* [EXERCISE] Lines to restate from the data below: from the one containing "black line: (42, 74) -> (66, 94), moved" to the one containing "gray star: (245, 283) -> (279, 247), moved", both included. Give them again exactly, and only them.

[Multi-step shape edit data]
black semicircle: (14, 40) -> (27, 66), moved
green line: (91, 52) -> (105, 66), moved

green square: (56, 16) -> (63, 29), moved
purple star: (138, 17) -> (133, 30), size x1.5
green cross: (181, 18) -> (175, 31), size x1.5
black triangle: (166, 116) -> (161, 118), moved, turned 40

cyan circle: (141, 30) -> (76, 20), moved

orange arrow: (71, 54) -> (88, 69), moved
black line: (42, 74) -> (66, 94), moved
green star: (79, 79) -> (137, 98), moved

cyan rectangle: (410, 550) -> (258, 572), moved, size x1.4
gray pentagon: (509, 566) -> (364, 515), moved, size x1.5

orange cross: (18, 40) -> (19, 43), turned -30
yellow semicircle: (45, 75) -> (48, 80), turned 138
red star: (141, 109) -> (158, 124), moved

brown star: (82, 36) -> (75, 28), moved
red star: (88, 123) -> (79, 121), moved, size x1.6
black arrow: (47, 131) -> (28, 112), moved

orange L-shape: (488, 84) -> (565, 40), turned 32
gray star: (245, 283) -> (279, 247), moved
==
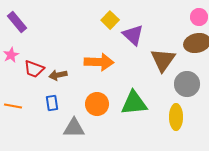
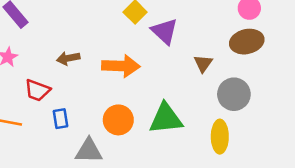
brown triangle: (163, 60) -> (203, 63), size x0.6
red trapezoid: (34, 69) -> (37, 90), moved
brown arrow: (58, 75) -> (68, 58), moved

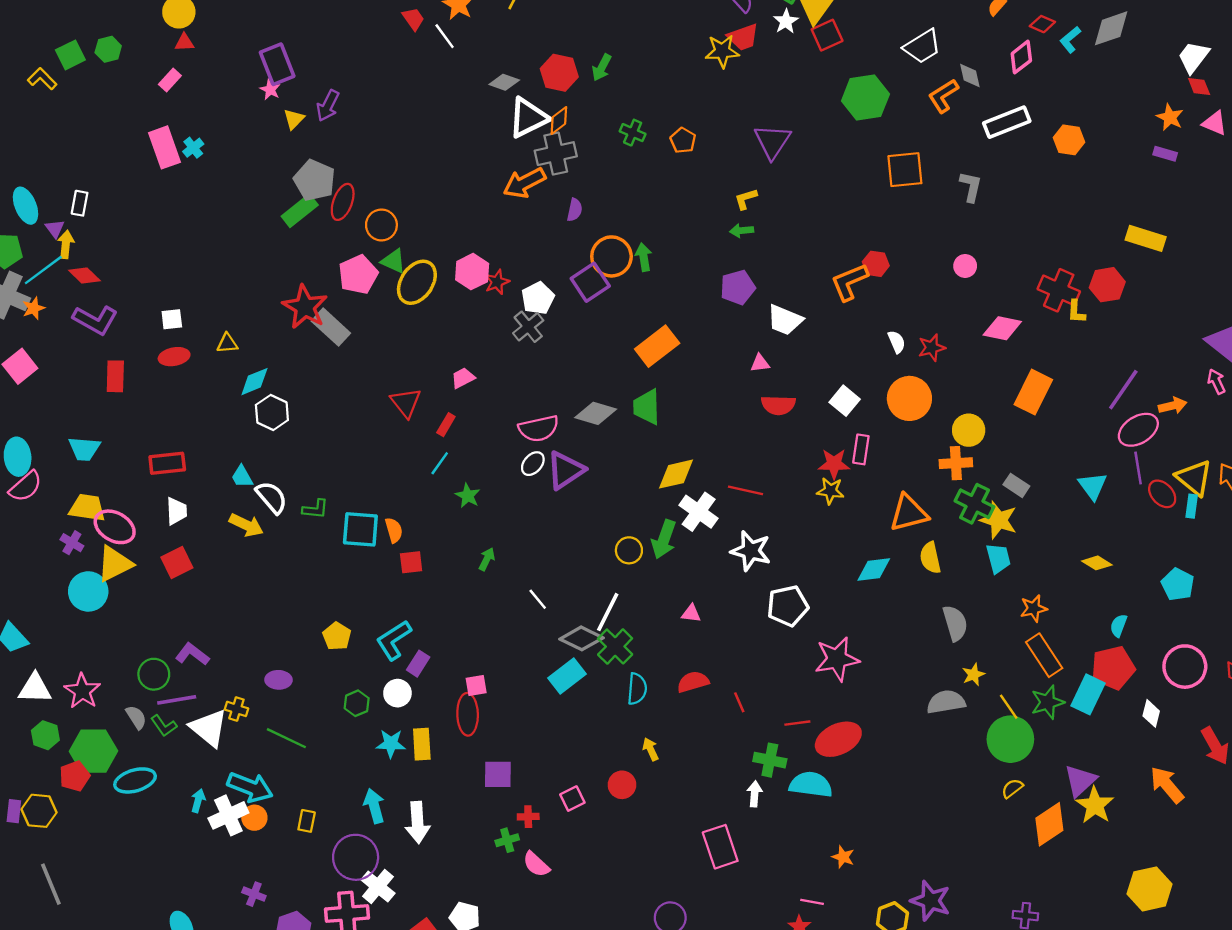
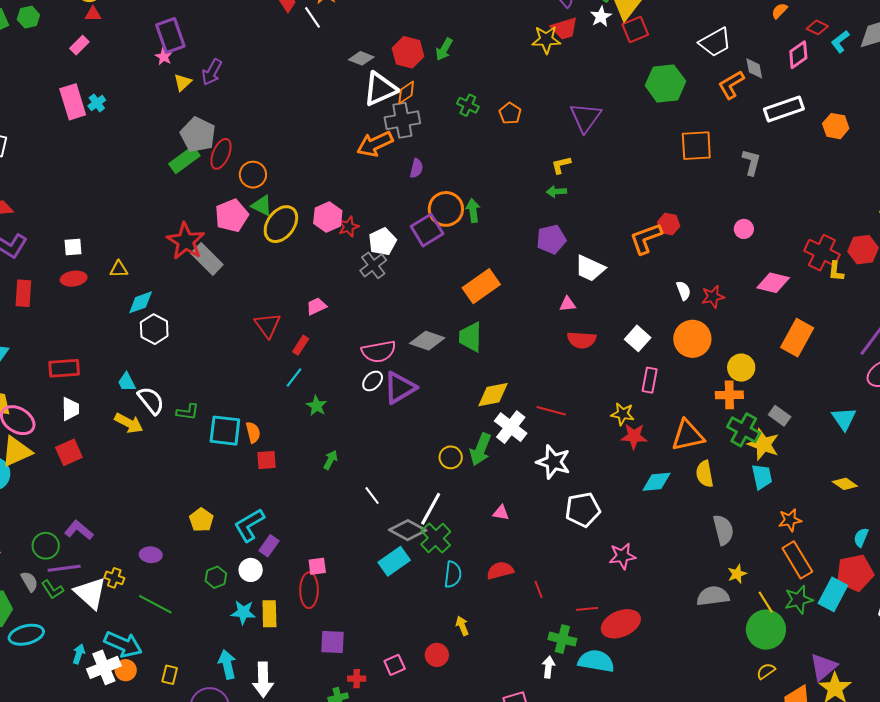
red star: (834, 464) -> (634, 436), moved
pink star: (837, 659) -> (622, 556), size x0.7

* [REPLY]
black line: (42, 74) -> (66, 94), moved
green star: (79, 79) -> (137, 98), moved

cyan rectangle: (410, 550) -> (258, 572), moved, size x1.4
gray pentagon: (509, 566) -> (364, 515), moved, size x1.5

orange cross: (18, 40) -> (19, 43), turned -30
yellow semicircle: (45, 75) -> (48, 80), turned 138
red star: (141, 109) -> (158, 124), moved

brown star: (82, 36) -> (75, 28), moved
red star: (88, 123) -> (79, 121), moved, size x1.6
black arrow: (47, 131) -> (28, 112), moved

orange L-shape: (488, 84) -> (565, 40), turned 32
gray star: (245, 283) -> (279, 247), moved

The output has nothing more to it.